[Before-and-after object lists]
————
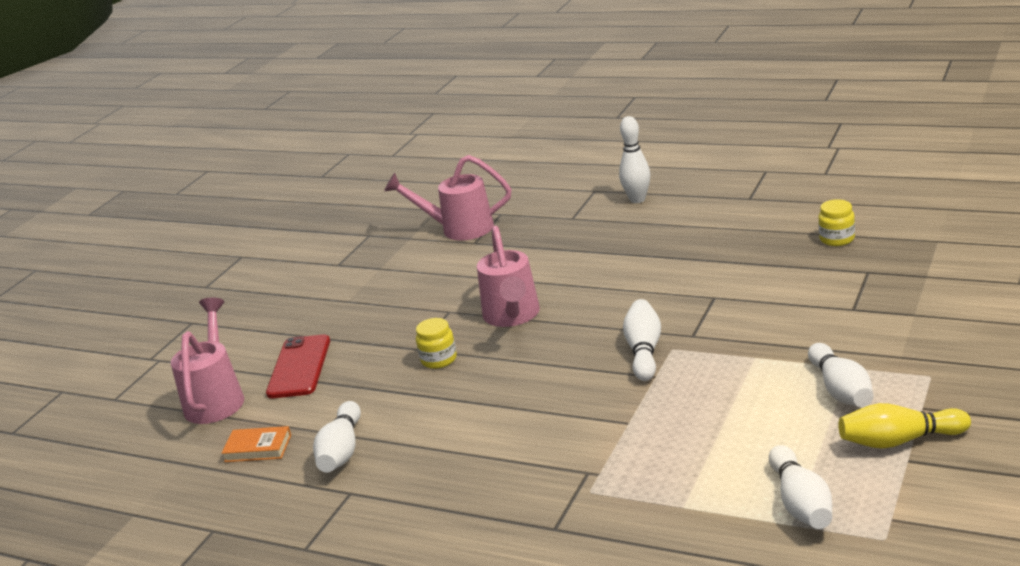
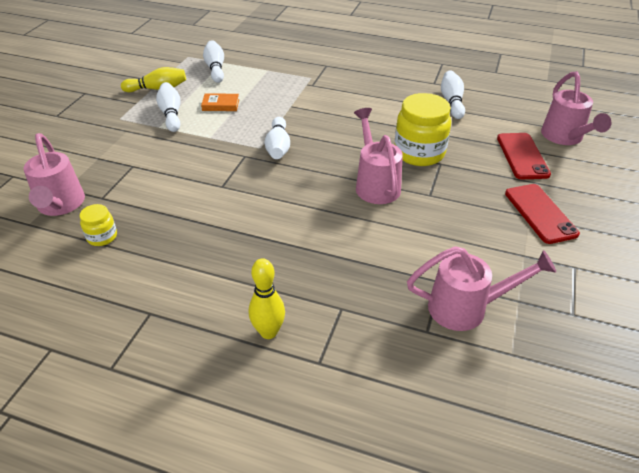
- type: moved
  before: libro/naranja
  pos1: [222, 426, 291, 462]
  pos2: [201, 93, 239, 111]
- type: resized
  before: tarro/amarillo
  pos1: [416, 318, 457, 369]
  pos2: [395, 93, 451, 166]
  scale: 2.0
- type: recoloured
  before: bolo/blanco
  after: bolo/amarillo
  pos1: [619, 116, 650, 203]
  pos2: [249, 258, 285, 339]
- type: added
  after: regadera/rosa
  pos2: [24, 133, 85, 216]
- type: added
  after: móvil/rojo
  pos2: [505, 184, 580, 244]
————
Task statement:
Starting with the line that contains "pos1: [619, 116, 650, 203]", restate every line through the end of the records above, exactly and with no other lines.

Written solution:
  pos1: [619, 116, 650, 203]
  pos2: [249, 258, 285, 339]
- type: added
  after: regadera/rosa
  pos2: [24, 133, 85, 216]
- type: added
  after: móvil/rojo
  pos2: [505, 184, 580, 244]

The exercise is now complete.